*TASK PROMPT:* Transcribe the stretch of entries below from the line with "Someone carried the red_toy_pear" through the line with "Someone rotated the", exactly and with both ends included; leave out all other lines.
===== EXERCISE DATA
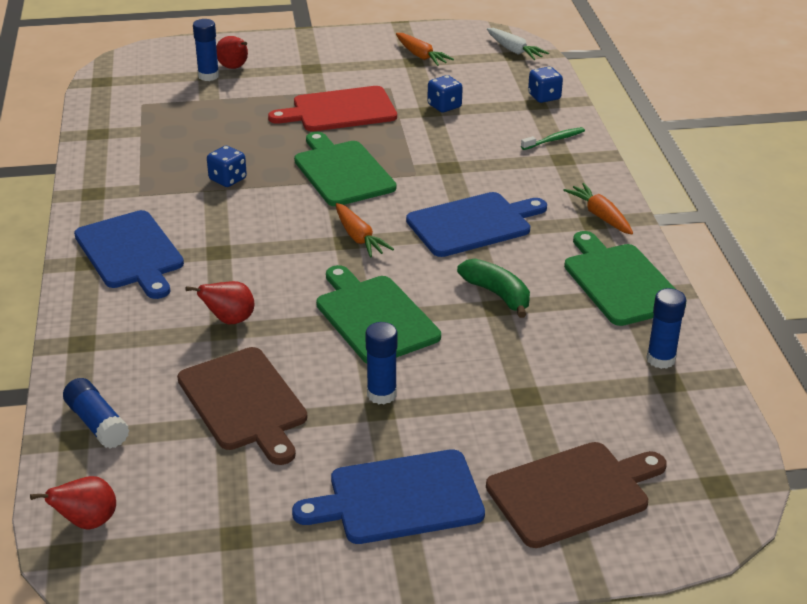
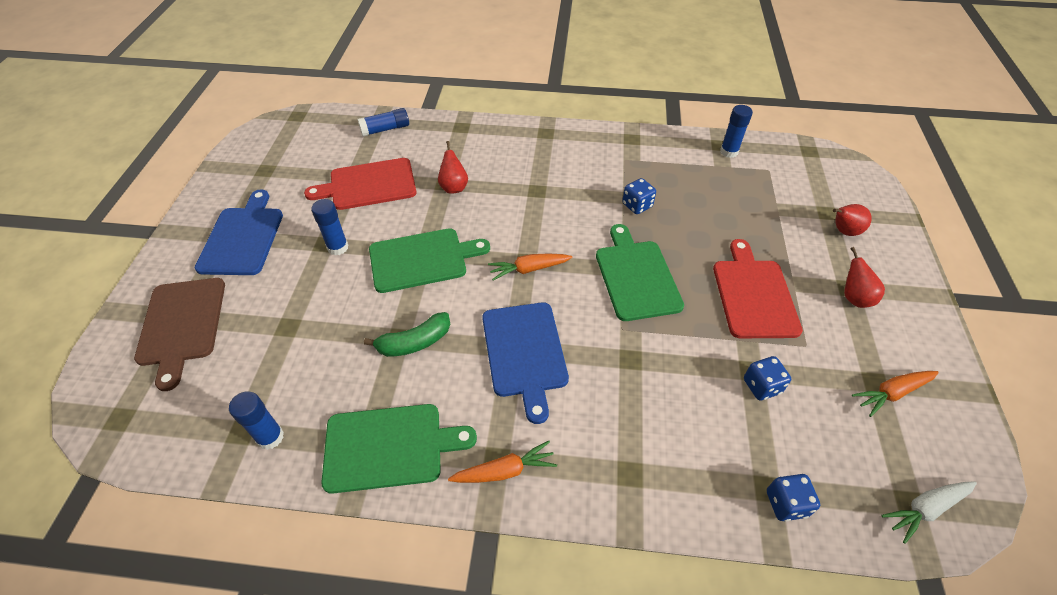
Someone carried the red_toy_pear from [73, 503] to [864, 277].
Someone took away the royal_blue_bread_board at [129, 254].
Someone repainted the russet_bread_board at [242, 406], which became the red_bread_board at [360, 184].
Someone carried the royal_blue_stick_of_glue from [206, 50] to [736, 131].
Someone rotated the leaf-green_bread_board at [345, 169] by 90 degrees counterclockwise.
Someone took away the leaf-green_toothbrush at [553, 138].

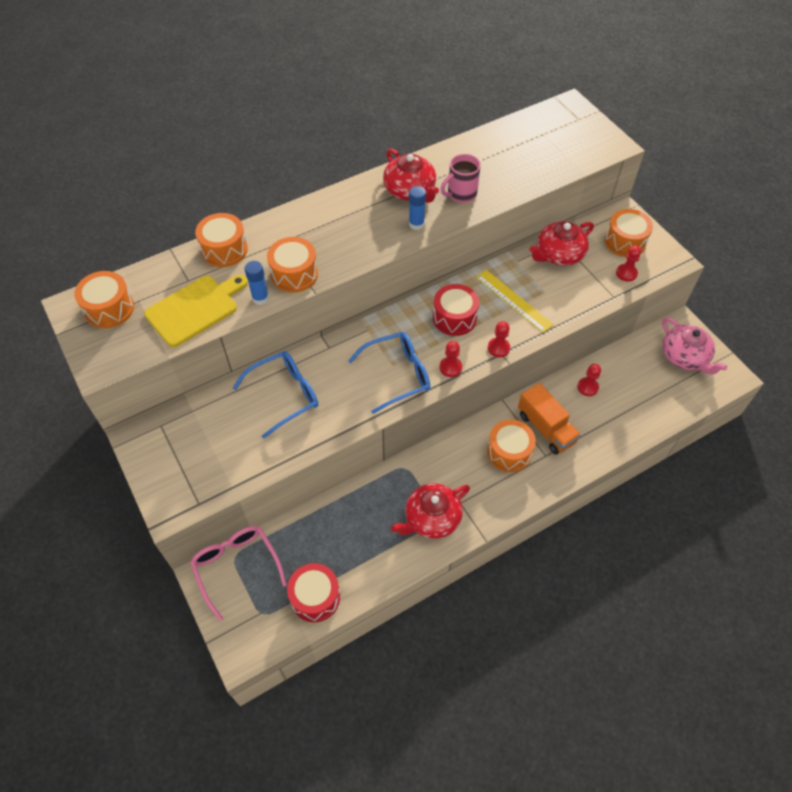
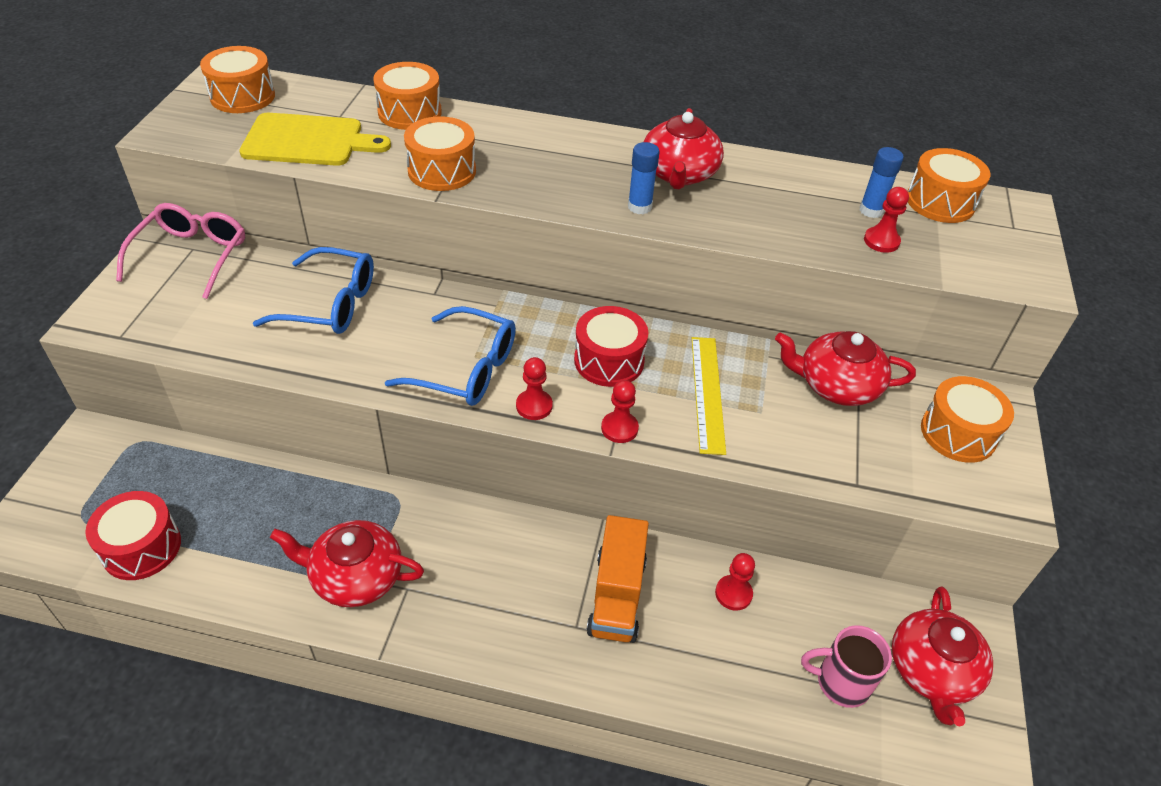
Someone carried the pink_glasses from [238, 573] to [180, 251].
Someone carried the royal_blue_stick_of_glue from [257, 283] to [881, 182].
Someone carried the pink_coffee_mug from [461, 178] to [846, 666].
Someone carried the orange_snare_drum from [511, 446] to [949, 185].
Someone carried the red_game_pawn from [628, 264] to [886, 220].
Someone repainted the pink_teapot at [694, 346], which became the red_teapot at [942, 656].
==========
===== EXERCISE DATA
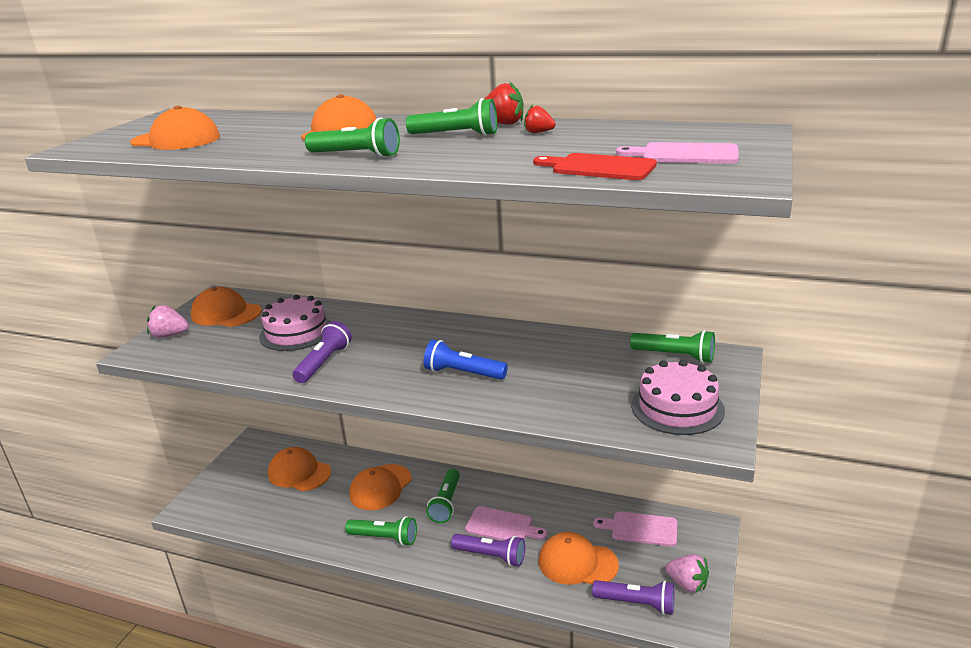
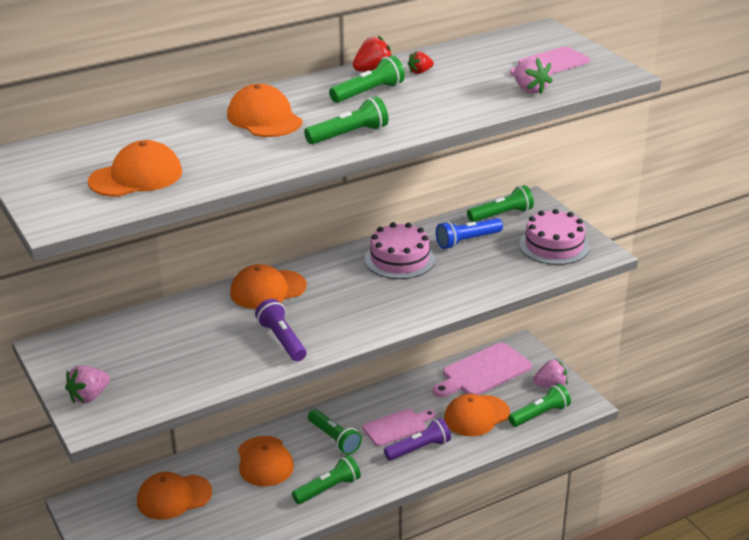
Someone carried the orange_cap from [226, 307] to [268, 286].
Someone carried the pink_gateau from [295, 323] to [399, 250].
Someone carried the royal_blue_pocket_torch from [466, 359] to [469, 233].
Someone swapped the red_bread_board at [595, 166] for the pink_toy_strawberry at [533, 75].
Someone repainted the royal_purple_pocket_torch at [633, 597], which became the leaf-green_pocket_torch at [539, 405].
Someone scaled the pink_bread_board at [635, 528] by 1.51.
==========
===== EXERCISE DATA
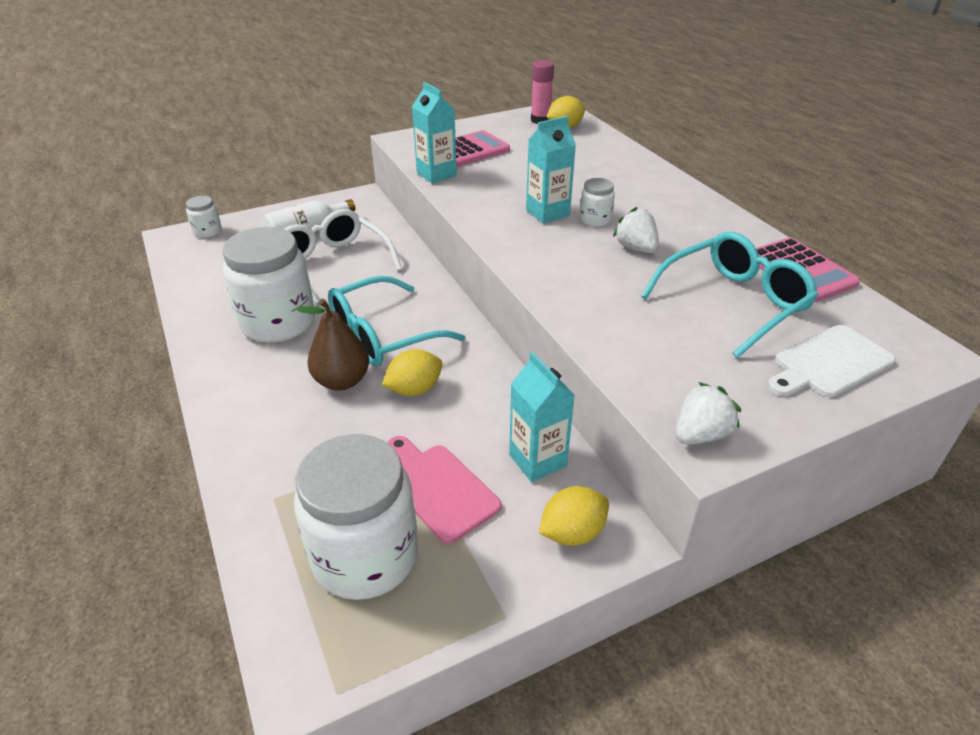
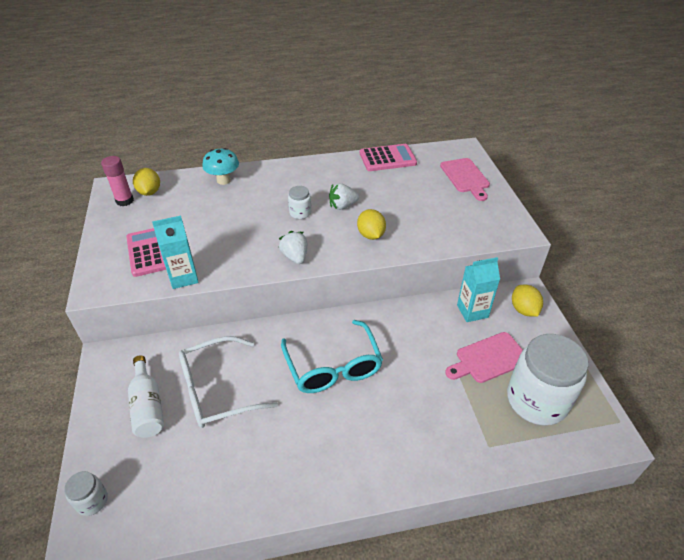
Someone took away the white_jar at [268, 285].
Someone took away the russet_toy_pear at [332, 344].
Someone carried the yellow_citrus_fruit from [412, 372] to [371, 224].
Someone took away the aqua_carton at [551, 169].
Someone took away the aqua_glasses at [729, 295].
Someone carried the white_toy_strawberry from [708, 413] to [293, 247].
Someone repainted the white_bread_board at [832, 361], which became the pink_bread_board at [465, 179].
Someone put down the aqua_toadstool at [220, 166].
==========
*RESPONSE:*
Someone carried the red_toy_pear from [73, 503] to [864, 277].
Someone took away the royal_blue_bread_board at [129, 254].
Someone repainted the russet_bread_board at [242, 406], which became the red_bread_board at [360, 184].
Someone carried the royal_blue_stick_of_glue from [206, 50] to [736, 131].
Someone rotated the leaf-green_bread_board at [345, 169] by 90 degrees counterclockwise.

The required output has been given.